**Your objective:** Exactly as written, retype the lines that run from the line holding "[(234,350),(237,360),(250,356),(246,345),(234,350)]" through the end of the records below. Do not include pictures.

Integer vertex sequences:
==================================================

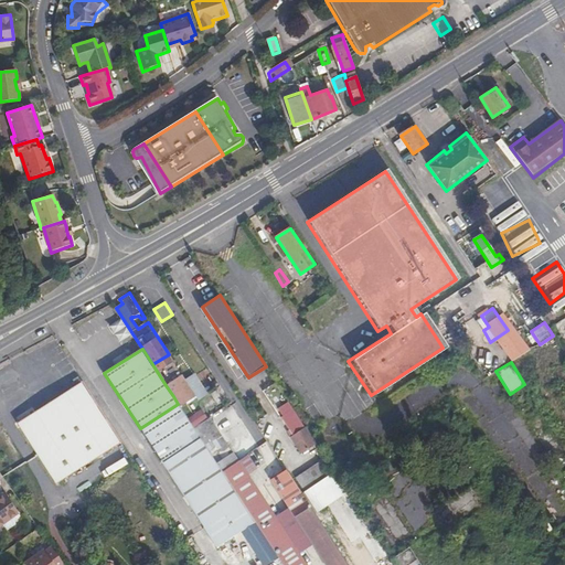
[(189,386),(181,374),(166,385),(173,396),(180,392),(189,386)]
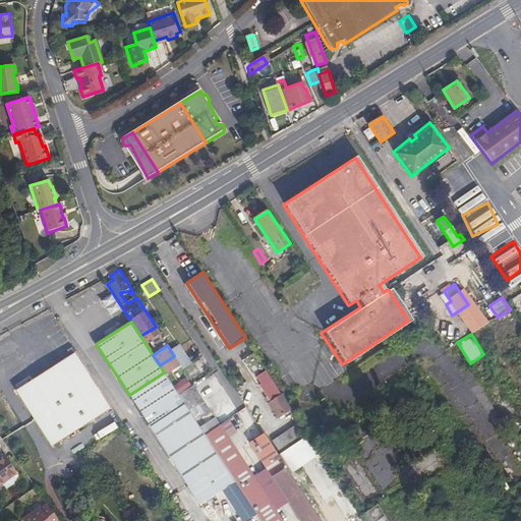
[(234,350),(237,360),(250,356),(246,345),(234,350)]
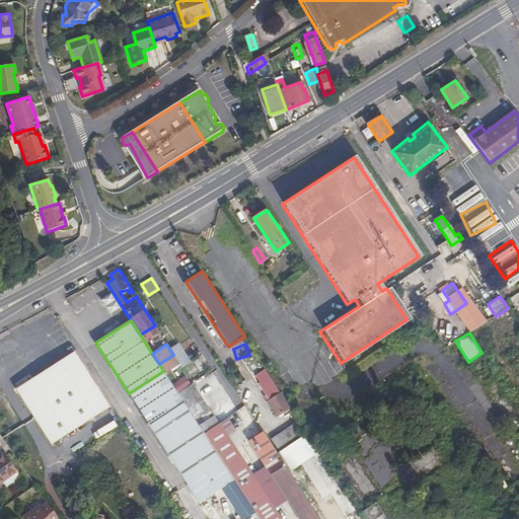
[(109,404),(74,348),(14,386),(51,443),(109,404)]
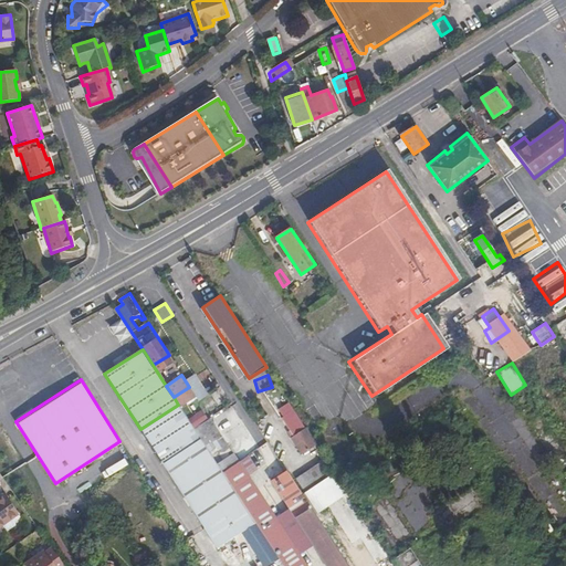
[(190,409),(180,392),(174,397),(178,405),(184,413),(190,409)]
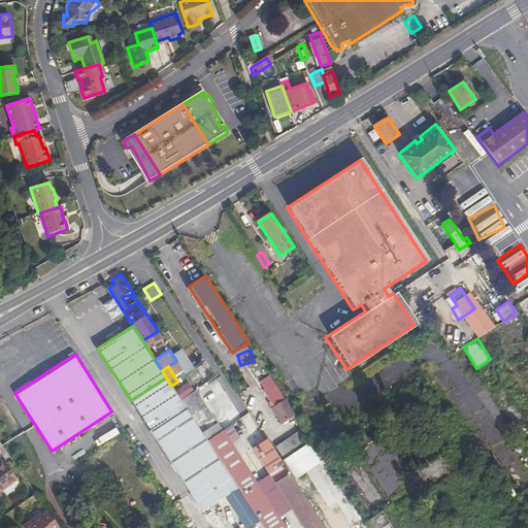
[(171,386),(166,377),(131,400),(150,430),(186,407),(171,386)]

==================================================

**Problem solution:**
[(234,350),(237,360),(250,356),(246,345),(234,350)]
[(109,404),(74,348),(14,386),(51,443),(109,404)]
[(190,409),(180,392),(174,397),(178,405),(184,413),(190,409)]
[(171,386),(166,377),(131,400),(150,430),(186,407),(171,386)]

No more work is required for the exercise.